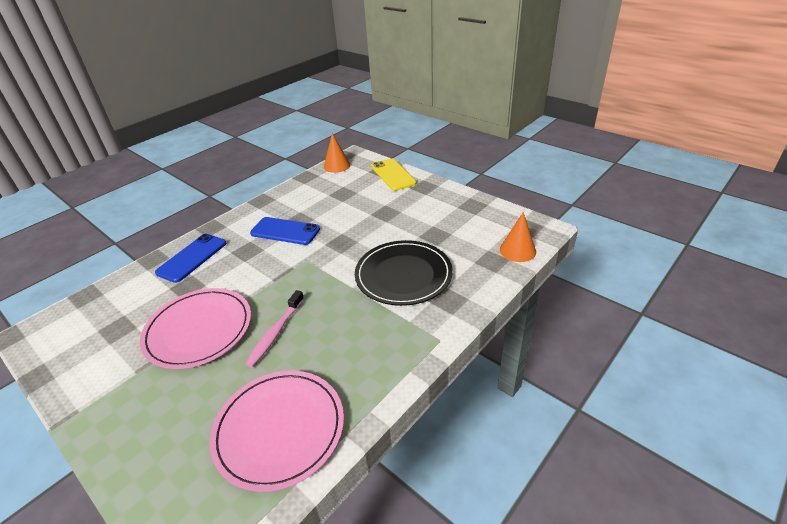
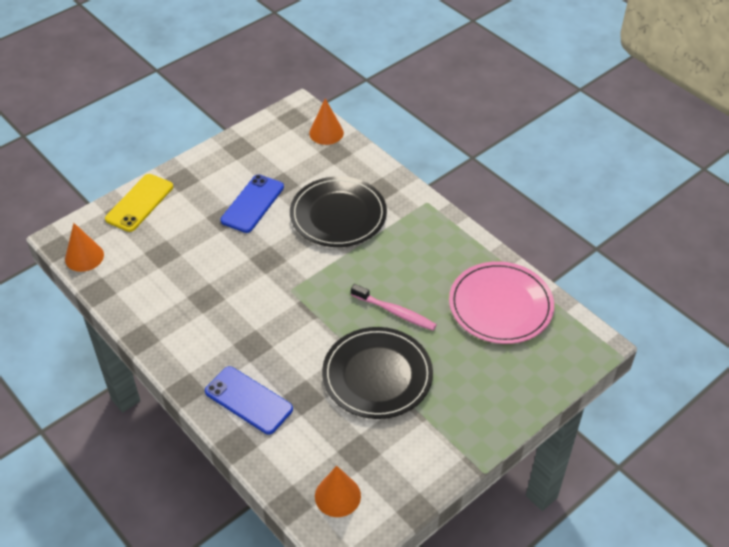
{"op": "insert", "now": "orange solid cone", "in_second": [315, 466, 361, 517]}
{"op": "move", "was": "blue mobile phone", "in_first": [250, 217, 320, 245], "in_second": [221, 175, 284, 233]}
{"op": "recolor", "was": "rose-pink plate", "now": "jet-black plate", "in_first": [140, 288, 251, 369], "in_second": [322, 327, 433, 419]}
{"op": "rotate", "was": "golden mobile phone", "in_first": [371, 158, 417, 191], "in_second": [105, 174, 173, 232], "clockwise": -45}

— TASK INSTRUCTIONS —
Could you show every line of the material that includes the string "mobile"?

— EXERCISE OUTPUT —
{"op": "move", "was": "blue mobile phone", "in_first": [250, 217, 320, 245], "in_second": [221, 175, 284, 233]}
{"op": "rotate", "was": "golden mobile phone", "in_first": [371, 158, 417, 191], "in_second": [105, 174, 173, 232], "clockwise": -45}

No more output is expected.